─── Dataset
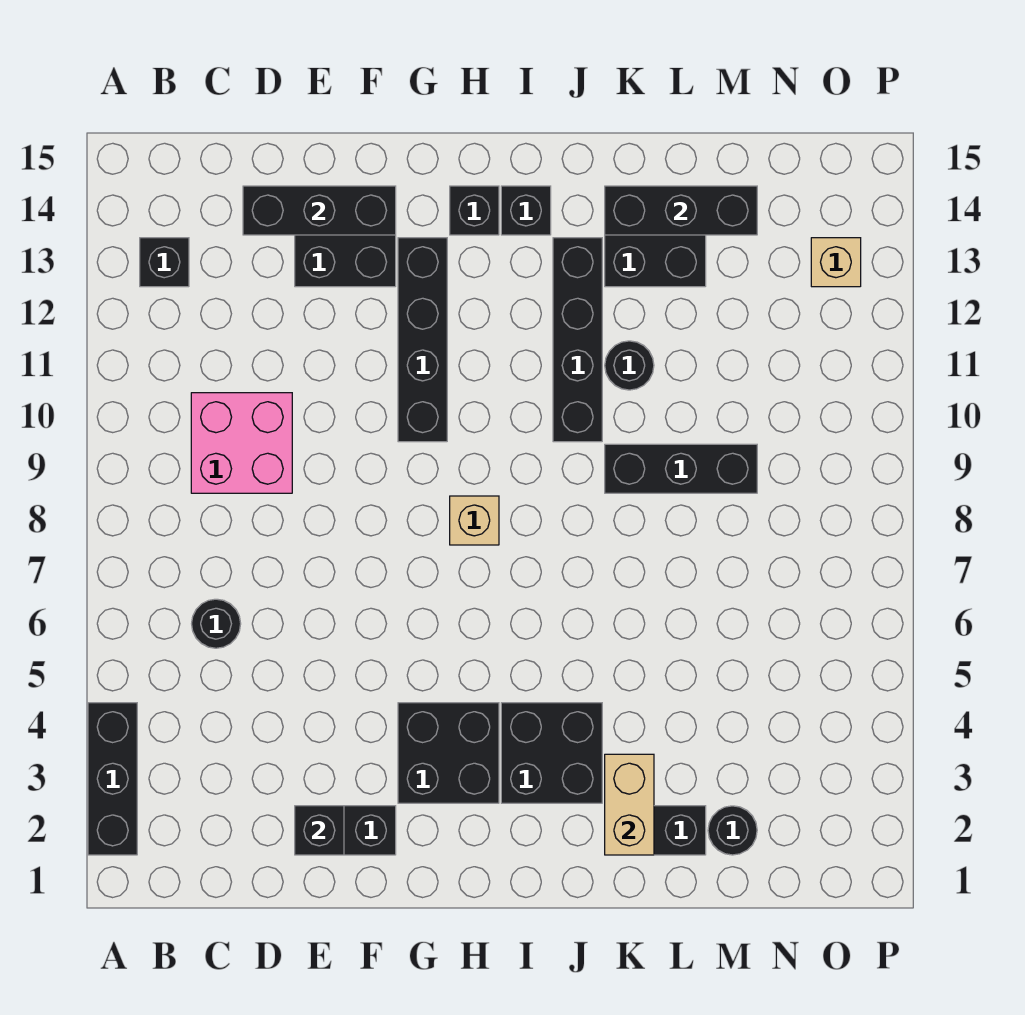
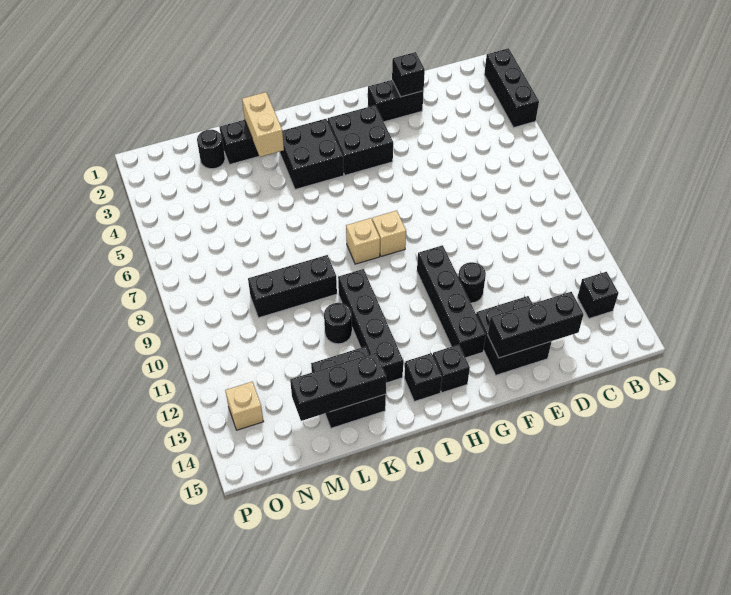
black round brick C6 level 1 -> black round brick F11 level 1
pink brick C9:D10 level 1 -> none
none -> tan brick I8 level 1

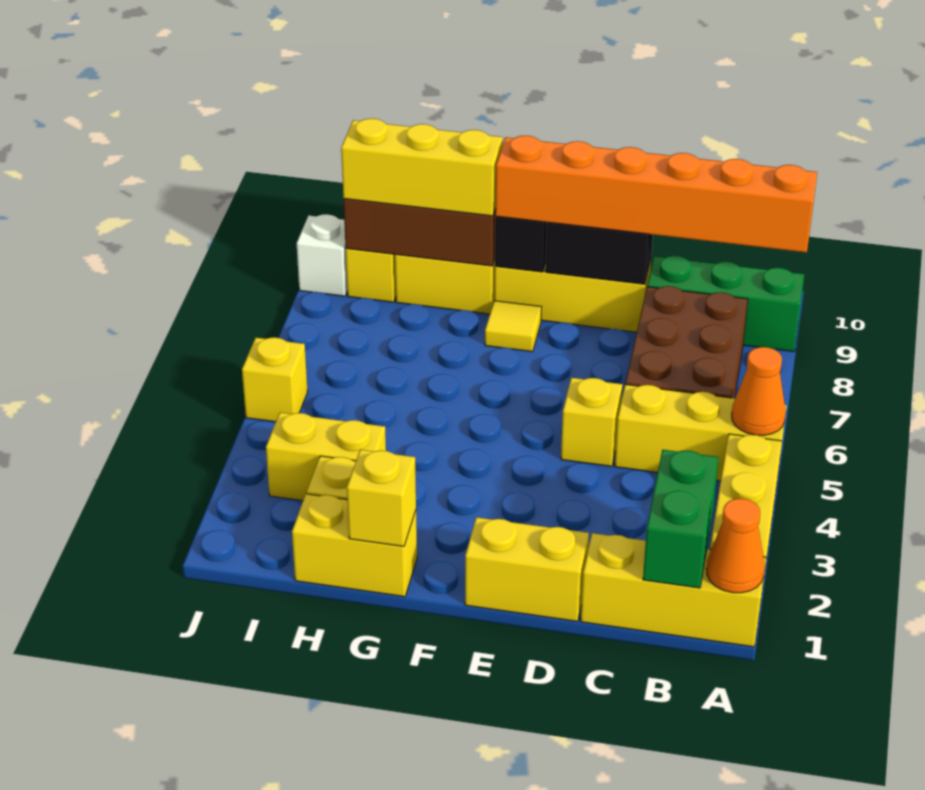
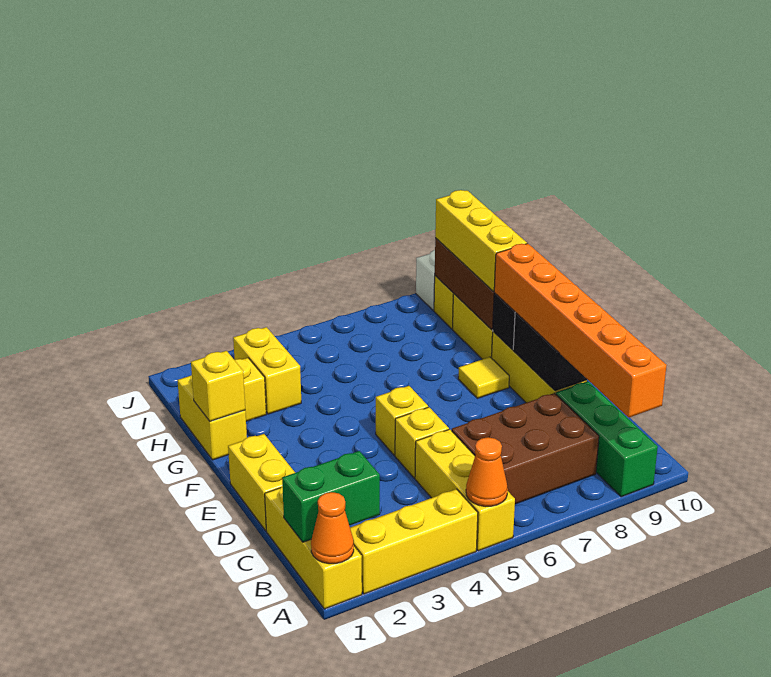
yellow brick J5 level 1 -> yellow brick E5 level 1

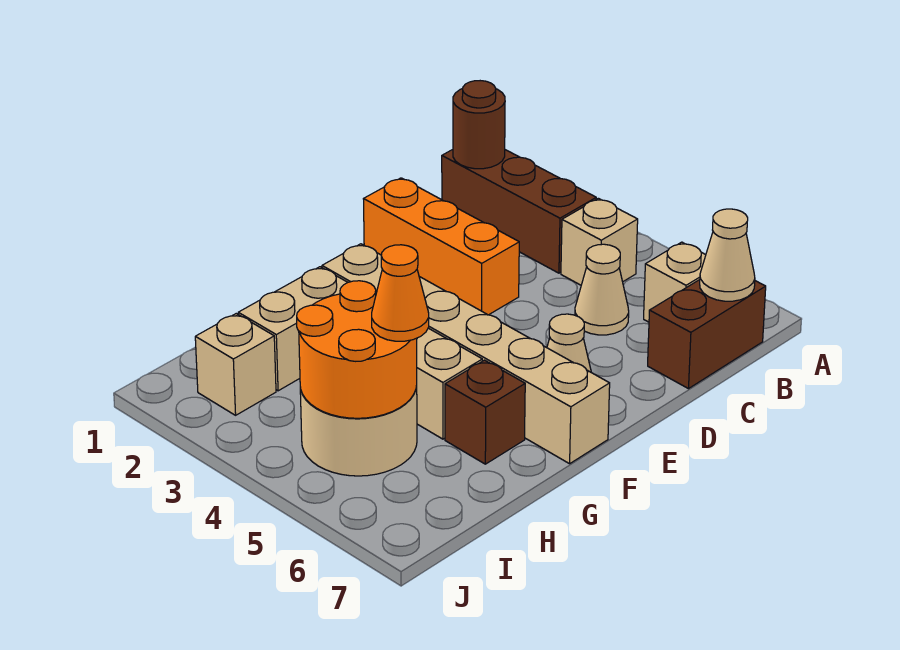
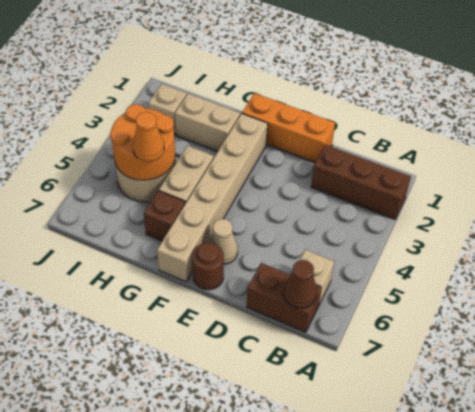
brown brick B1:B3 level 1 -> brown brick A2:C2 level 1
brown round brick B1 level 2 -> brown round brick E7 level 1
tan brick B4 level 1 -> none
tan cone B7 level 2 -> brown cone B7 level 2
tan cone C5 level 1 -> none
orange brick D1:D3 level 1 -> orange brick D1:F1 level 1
──────
§ **Prompt**
Pull every line containing "brick" out of the data above.

§ **Response to the task**
black round brick C6 level 1 -> black round brick F11 level 1
pink brick C9:D10 level 1 -> none
none -> tan brick I8 level 1
yellow brick J5 level 1 -> yellow brick E5 level 1
brown brick B1:B3 level 1 -> brown brick A2:C2 level 1
brown round brick B1 level 2 -> brown round brick E7 level 1
tan brick B4 level 1 -> none
orange brick D1:D3 level 1 -> orange brick D1:F1 level 1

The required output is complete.